Using the records that appear below, write out exactly the lines from the one with "black cube: 11 -> 9" through the one with "yellow lemon: 6 -> 8", keeping both end lines.

*** Opening of Available records ***

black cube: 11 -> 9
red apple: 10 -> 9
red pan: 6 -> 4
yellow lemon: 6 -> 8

*** Close of Available records ***
*** Opening of Available records ***

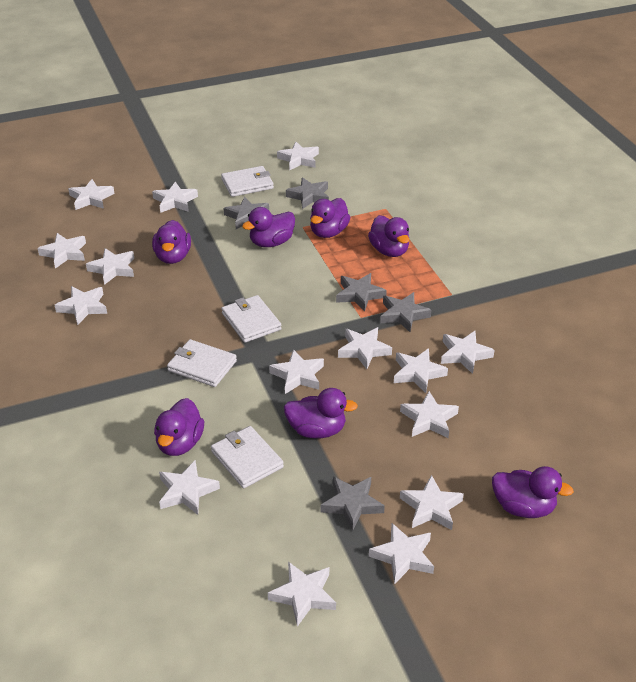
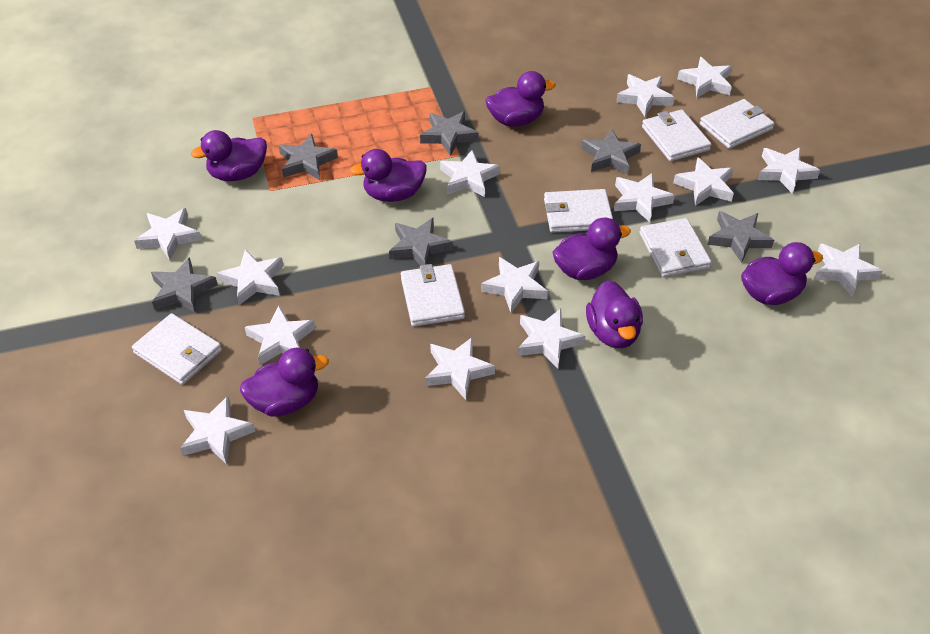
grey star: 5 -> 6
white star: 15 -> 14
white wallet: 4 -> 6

*** Close of Available records ***
*** Opening of Available records ***

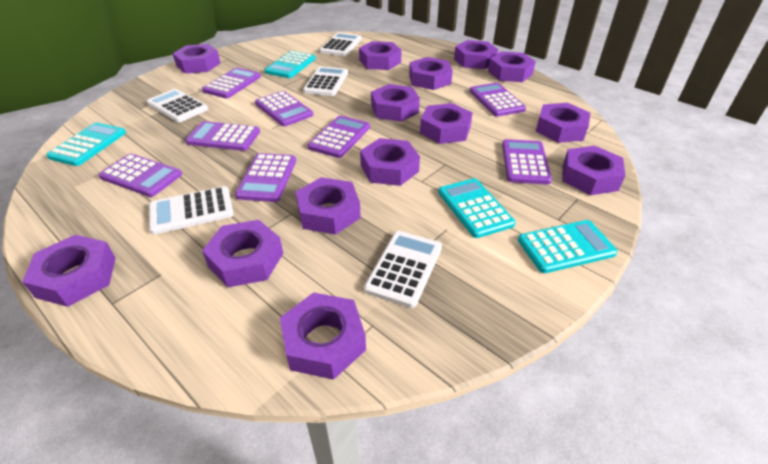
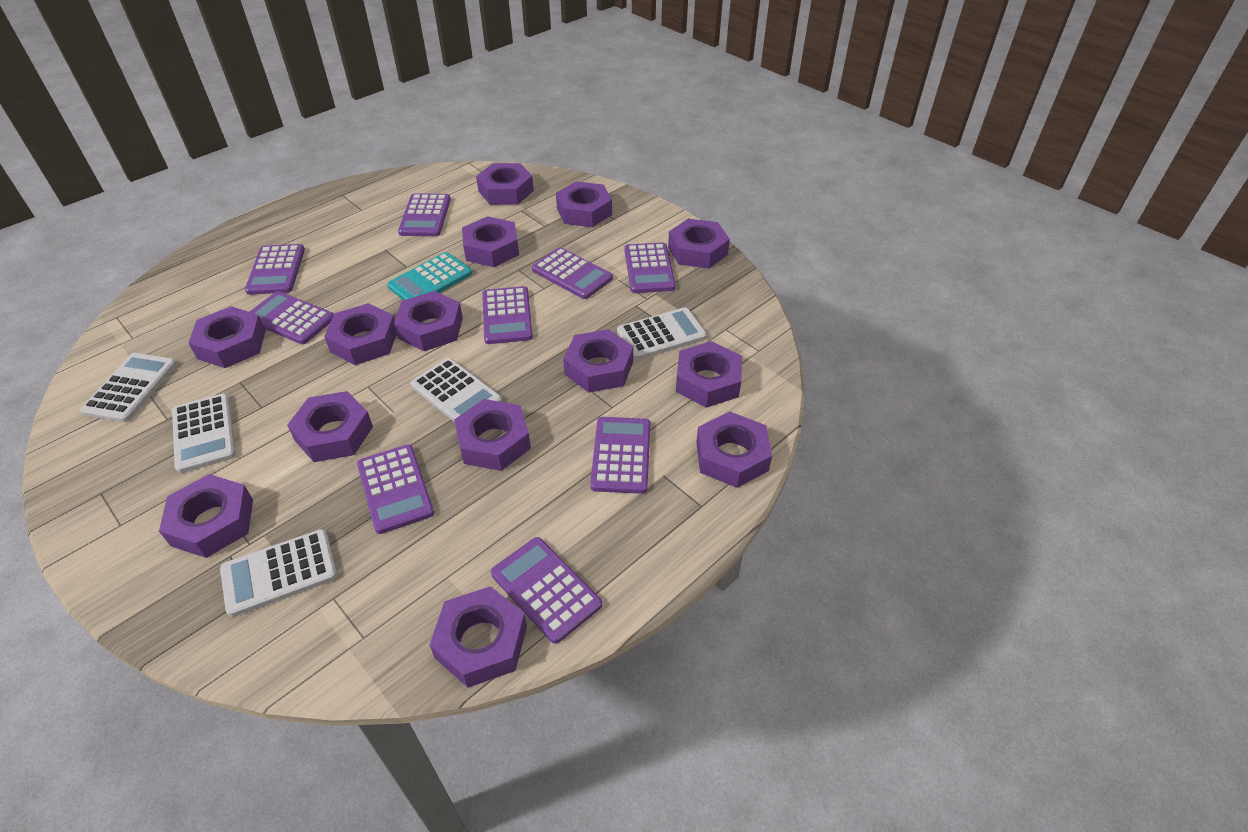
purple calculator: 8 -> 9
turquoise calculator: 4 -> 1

*** Close of Available records ***

**Solution for this exercise**
black cube: 11 -> 9
red apple: 10 -> 9
red pan: 6 -> 4
yellow lemon: 6 -> 8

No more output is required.